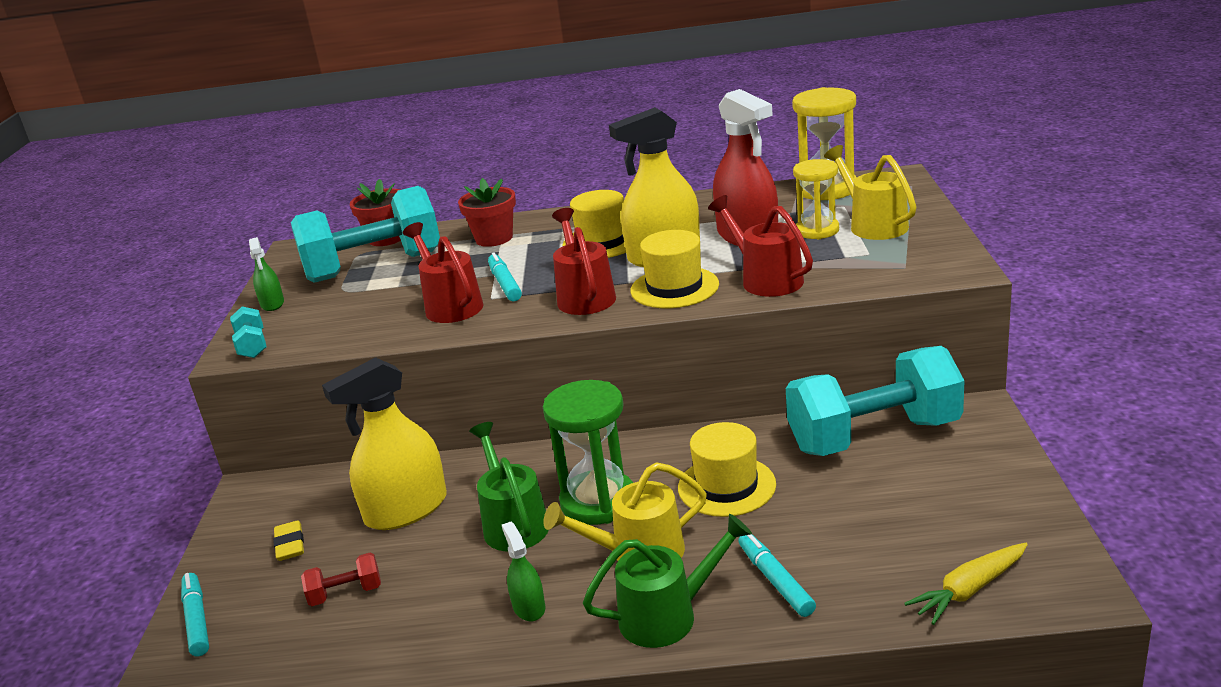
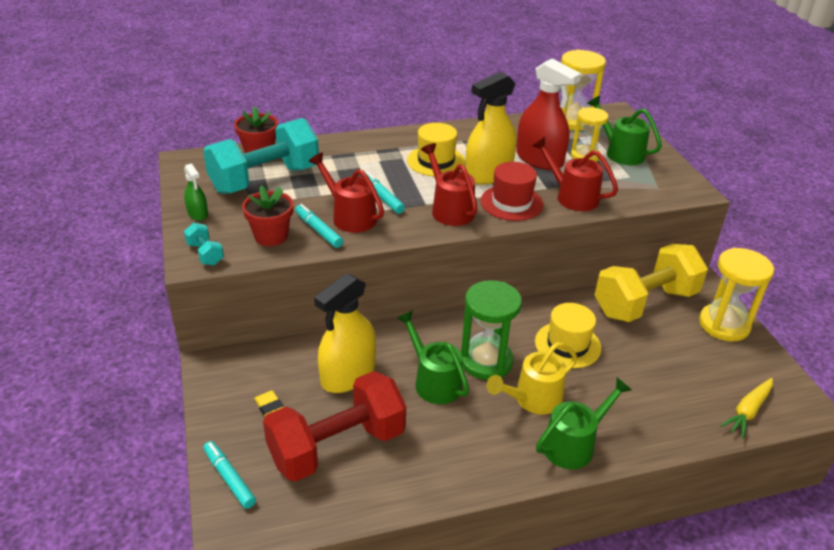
camera: 20 degrees left, 10 degrees up
(346, 593) = (337, 446): red dumbbell -> red dumbbell, size x2.46
(494, 238) = (349, 155): red flower pot -> red flower pot (271, 236)
(529, 607) = (477, 446): green spray bottle -> none
(674, 287) = (511, 203): yellow hat -> red hat
(775, 580) = (630, 413): turquoise marker -> turquoise marker (318, 230)
(873, 224) = (620, 152): yellow watering can -> green watering can
(874, 436) = (645, 303): turquoise dumbbell -> yellow dumbbell
(989, 469) = (724, 325): none -> yellow hourglass

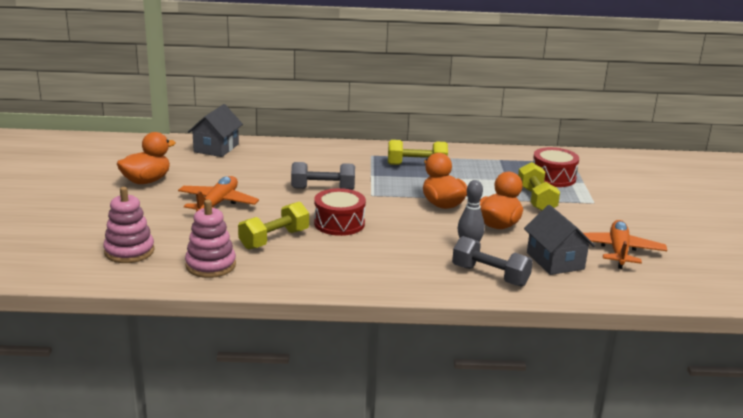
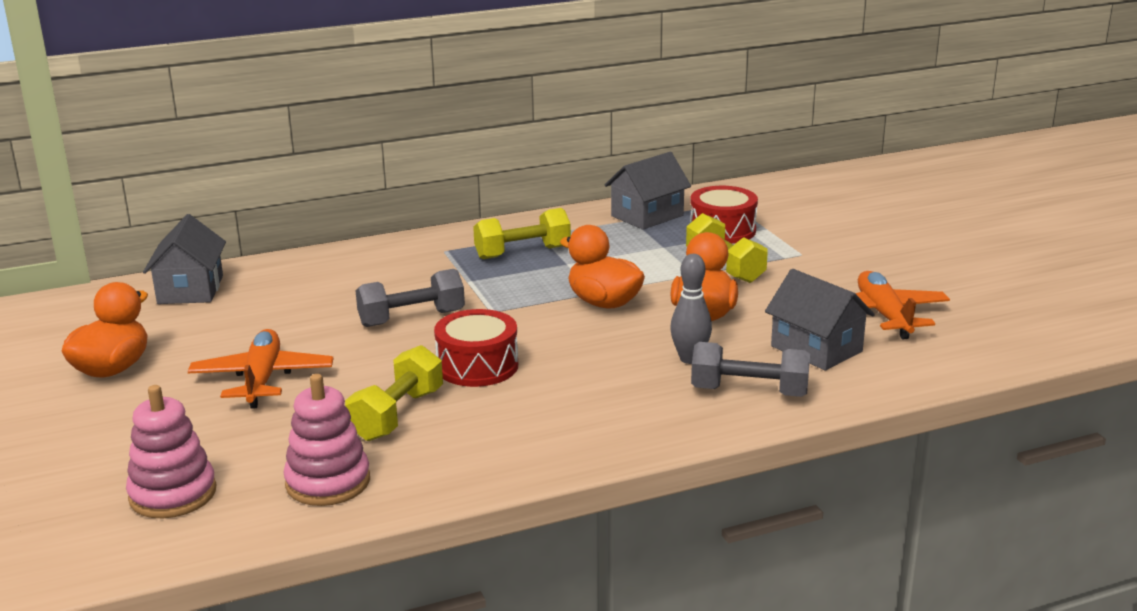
camera: 20 degrees left, 0 degrees up
(511, 159) = (647, 216): none -> grey house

Problem to work on:
All lines of the data that hold "camera" need to be copied.

Answer area:
camera: 20 degrees left, 10 degrees up
camera: 20 degrees left, 0 degrees up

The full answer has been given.